■ DATA PROVIDED
## Start

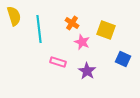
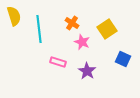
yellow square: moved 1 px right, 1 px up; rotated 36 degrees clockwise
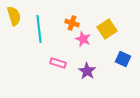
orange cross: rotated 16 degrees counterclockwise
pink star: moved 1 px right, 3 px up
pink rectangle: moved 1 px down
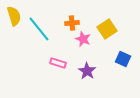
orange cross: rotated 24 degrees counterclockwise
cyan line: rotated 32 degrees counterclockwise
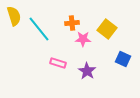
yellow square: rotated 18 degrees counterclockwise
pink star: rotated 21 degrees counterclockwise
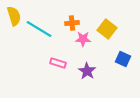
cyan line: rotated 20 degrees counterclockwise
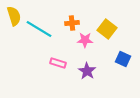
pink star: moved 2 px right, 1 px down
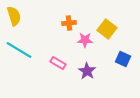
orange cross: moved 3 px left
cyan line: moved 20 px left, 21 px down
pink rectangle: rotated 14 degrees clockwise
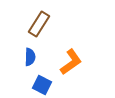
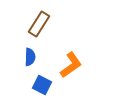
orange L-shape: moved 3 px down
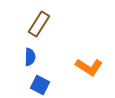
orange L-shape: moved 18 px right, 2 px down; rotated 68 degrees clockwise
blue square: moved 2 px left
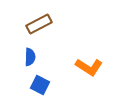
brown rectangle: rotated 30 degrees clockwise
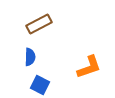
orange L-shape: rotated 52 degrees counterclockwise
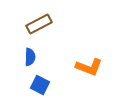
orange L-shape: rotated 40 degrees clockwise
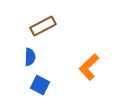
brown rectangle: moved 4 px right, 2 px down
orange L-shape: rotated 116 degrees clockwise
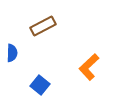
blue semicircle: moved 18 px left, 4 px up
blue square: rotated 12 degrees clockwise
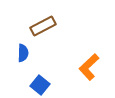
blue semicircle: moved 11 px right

## End
## Start

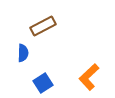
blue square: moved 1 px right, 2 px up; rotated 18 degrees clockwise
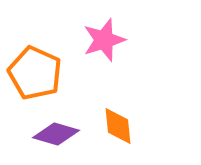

## End

■ WHAT IS REQUIRED
Convert everything in the records above, from the line containing "yellow square: moved" down to the line containing "cyan line: rotated 20", both included, into a numbered list with blank lines skipped. Leave the pictures out.

■ TASK RESPONSE
1. yellow square: moved 1 px right, 1 px up; rotated 36 degrees clockwise
2. orange cross: rotated 16 degrees counterclockwise
3. pink star: moved 1 px right, 3 px up
4. pink rectangle: moved 1 px down
5. orange cross: rotated 24 degrees counterclockwise
6. cyan line: rotated 32 degrees counterclockwise
7. yellow square: rotated 18 degrees counterclockwise
8. pink star: rotated 21 degrees counterclockwise
9. cyan line: rotated 20 degrees counterclockwise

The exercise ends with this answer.